> EXERCISE AIM
Copy the lines of the records below word for word, from the line with "Question: Which object" to the line with "(B) coffee cup", both of those lines included.

Spatial relation data
= = = = =

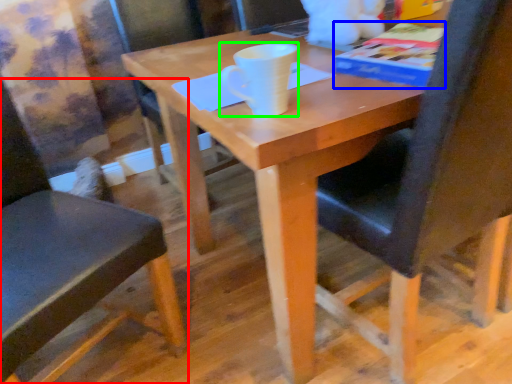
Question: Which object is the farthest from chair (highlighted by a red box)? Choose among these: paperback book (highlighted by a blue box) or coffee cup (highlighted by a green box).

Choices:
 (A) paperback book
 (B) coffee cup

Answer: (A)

= = = = =

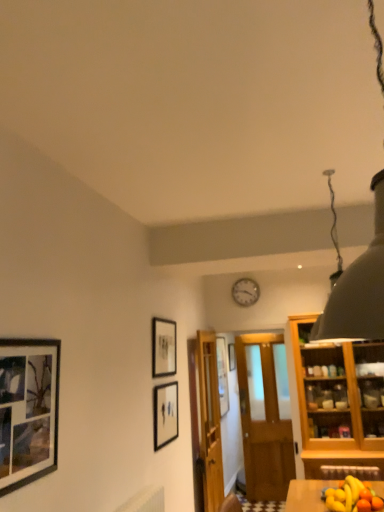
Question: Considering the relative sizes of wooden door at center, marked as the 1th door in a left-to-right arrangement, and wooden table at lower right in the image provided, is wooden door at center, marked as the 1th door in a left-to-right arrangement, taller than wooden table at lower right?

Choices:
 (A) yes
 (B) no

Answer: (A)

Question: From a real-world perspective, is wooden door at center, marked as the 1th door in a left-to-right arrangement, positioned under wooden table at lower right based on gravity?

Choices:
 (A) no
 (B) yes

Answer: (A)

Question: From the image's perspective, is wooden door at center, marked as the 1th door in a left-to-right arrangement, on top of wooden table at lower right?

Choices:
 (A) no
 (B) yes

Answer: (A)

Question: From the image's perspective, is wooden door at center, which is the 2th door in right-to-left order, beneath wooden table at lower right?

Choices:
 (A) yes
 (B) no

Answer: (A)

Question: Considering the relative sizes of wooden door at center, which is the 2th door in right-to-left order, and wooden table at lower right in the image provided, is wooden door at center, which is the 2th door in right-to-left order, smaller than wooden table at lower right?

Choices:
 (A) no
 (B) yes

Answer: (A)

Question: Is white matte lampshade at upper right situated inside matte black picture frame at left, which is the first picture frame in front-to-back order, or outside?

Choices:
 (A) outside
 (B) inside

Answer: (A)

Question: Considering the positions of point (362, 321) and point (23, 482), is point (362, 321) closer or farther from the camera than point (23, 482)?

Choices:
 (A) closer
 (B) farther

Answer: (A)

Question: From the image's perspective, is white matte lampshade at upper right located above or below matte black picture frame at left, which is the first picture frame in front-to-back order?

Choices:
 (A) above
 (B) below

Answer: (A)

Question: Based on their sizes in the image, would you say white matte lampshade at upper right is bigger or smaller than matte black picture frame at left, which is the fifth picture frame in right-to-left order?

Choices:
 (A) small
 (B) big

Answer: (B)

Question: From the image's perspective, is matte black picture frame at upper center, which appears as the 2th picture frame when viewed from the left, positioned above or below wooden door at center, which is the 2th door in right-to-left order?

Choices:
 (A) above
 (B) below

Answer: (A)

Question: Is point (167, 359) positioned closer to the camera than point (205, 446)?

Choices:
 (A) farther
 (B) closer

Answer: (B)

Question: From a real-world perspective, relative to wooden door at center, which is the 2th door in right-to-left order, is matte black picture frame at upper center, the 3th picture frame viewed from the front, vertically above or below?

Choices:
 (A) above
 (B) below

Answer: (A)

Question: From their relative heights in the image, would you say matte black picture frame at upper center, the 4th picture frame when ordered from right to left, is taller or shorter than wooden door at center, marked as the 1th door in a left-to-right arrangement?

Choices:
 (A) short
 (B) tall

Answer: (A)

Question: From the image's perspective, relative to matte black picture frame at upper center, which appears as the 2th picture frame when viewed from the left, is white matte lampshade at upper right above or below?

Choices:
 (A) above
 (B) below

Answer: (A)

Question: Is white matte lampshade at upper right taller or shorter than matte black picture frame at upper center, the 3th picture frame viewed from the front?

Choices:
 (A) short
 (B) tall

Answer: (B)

= = = = =

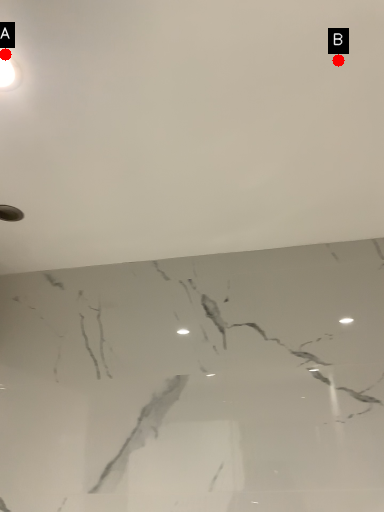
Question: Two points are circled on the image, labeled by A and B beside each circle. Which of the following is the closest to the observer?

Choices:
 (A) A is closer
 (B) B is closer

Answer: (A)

= = = = =

> TASK RESPONSE
Question: Which object is the farthest from chair (highlighted by a red box)? Choose among these: paperback book (highlighted by a blue box) or coffee cup (highlighted by a green box).

Choices:
 (A) paperback book
 (B) coffee cup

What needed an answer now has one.